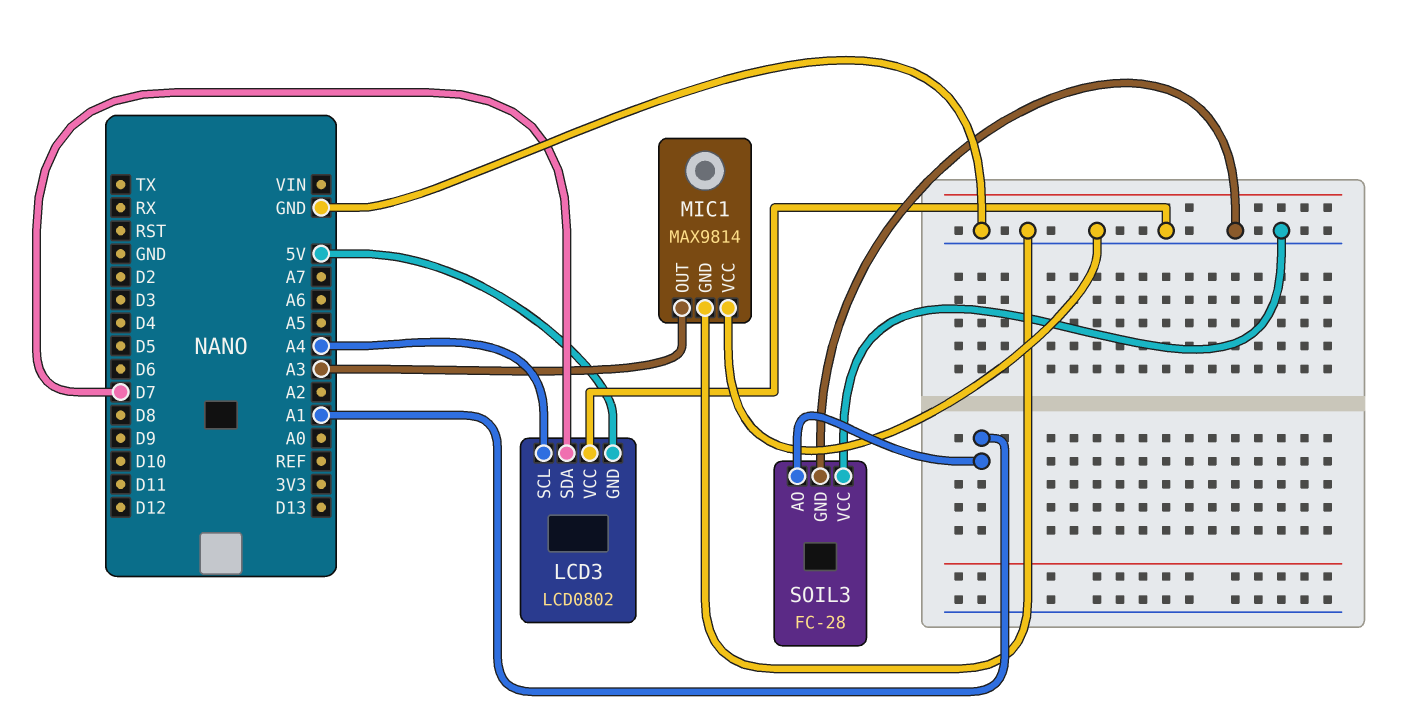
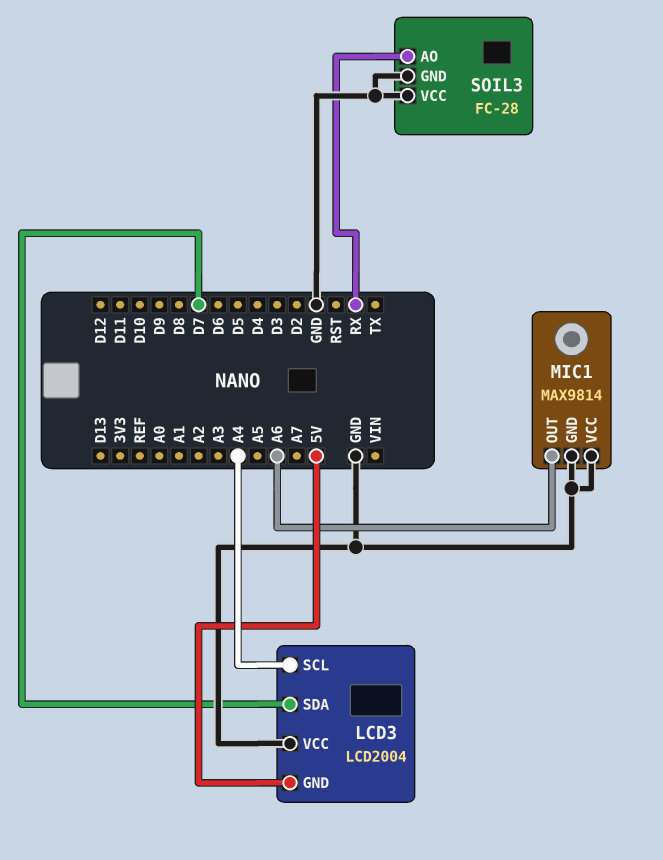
LCD3: LCD0802 -> LCD2004
MIC1 pin OUT: A3 -> A6
SOIL3 pin AO: A1 -> RX

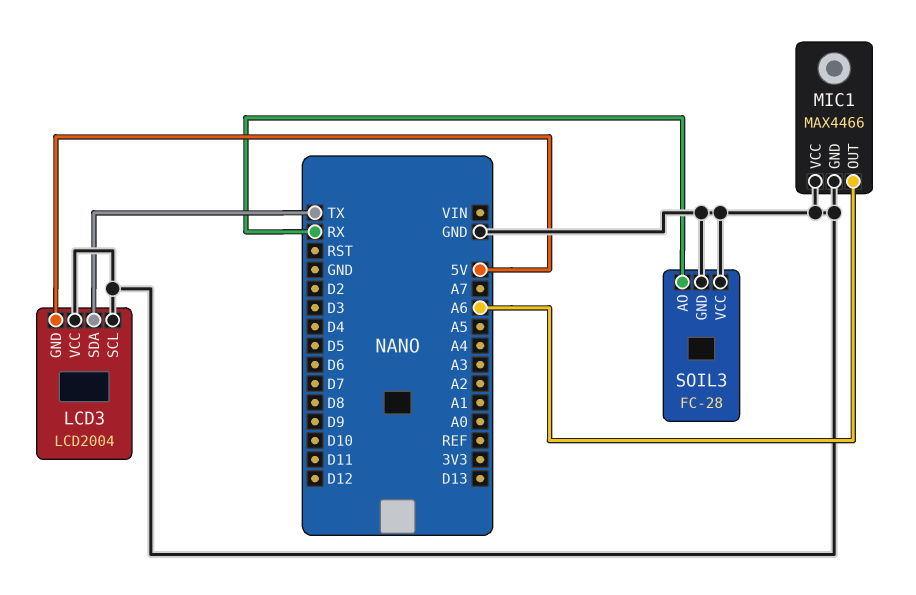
LCD3 pin SCL: A4 -> GND
LCD3 pin SDA: D7 -> TX
MIC1: MAX9814 -> MAX4466

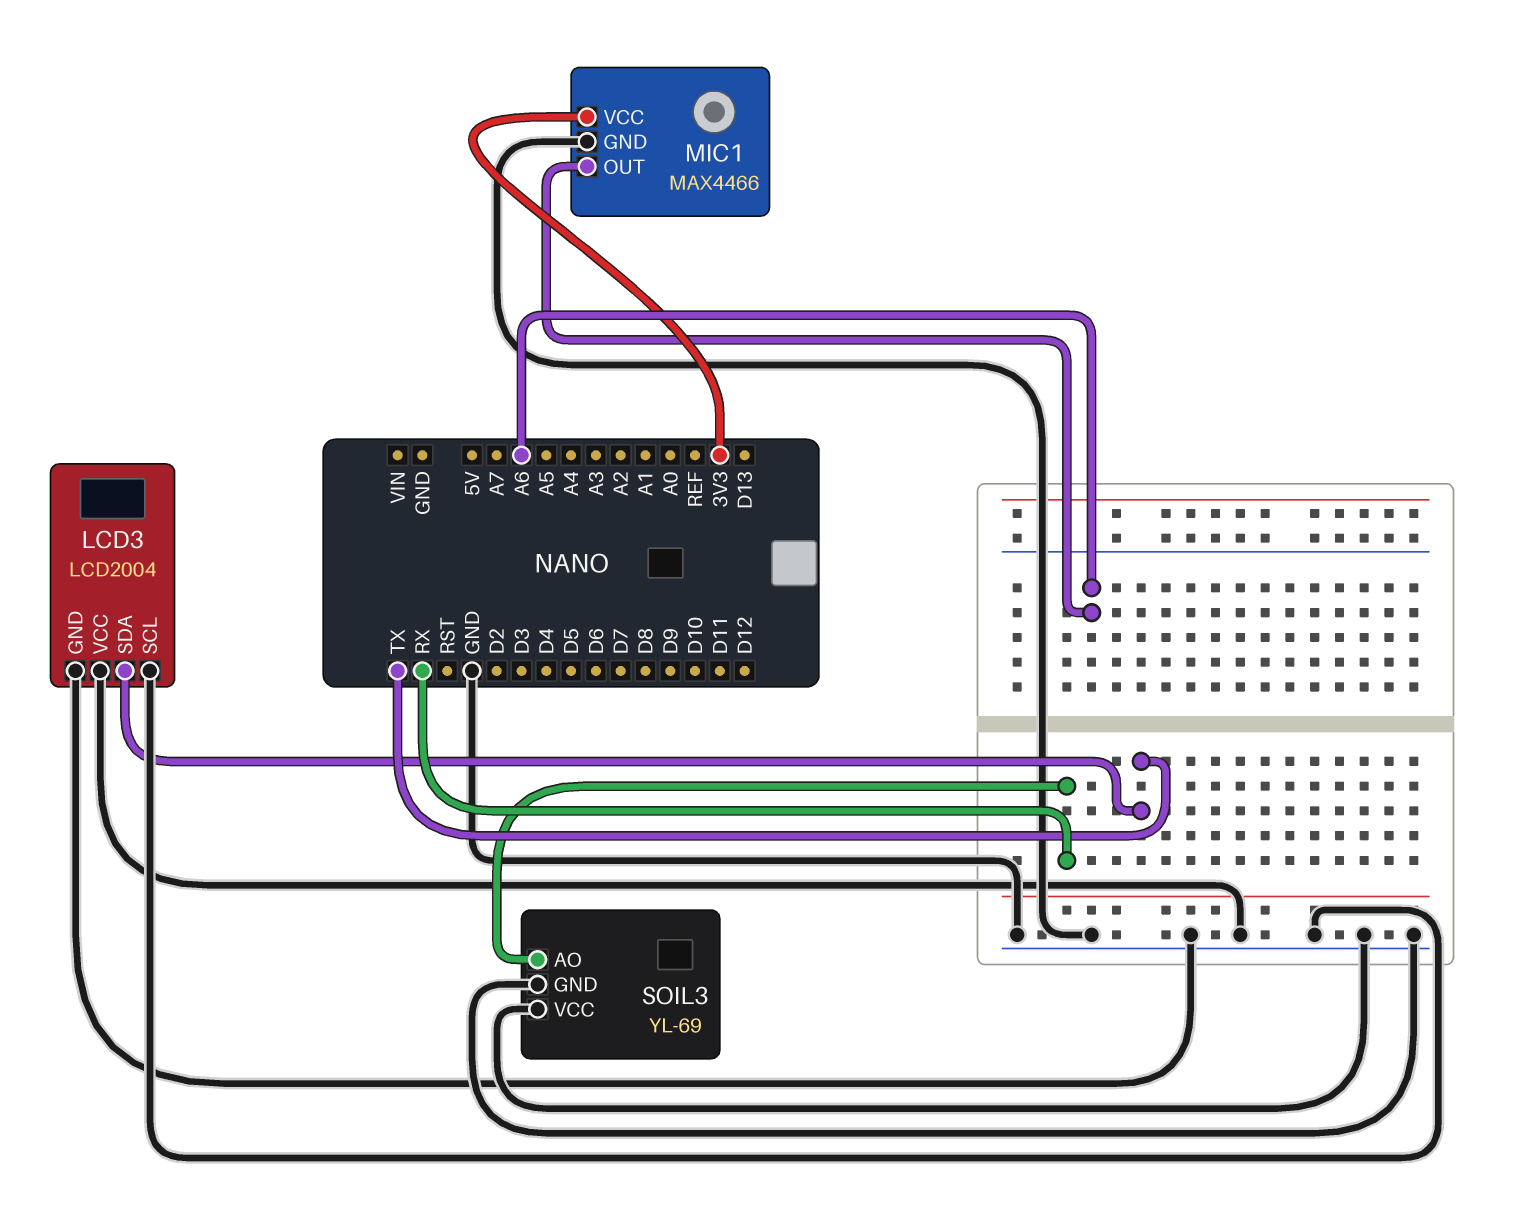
LCD3 pin GND: 5V -> GND
MIC1 pin VCC: GND -> 3V3
SOIL3: FC-28 -> YL-69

::::::

> [WHAT IS EXPECTED]
Repeat each record exactly, with the pictures left out.

> [COMPLETED EXERCISE]
LCD3: LCD0802 -> LCD2004
MIC1 pin OUT: A3 -> A6
SOIL3 pin AO: A1 -> RX

LCD3 pin SCL: A4 -> GND
LCD3 pin SDA: D7 -> TX
MIC1: MAX9814 -> MAX4466

LCD3 pin GND: 5V -> GND
MIC1 pin VCC: GND -> 3V3
SOIL3: FC-28 -> YL-69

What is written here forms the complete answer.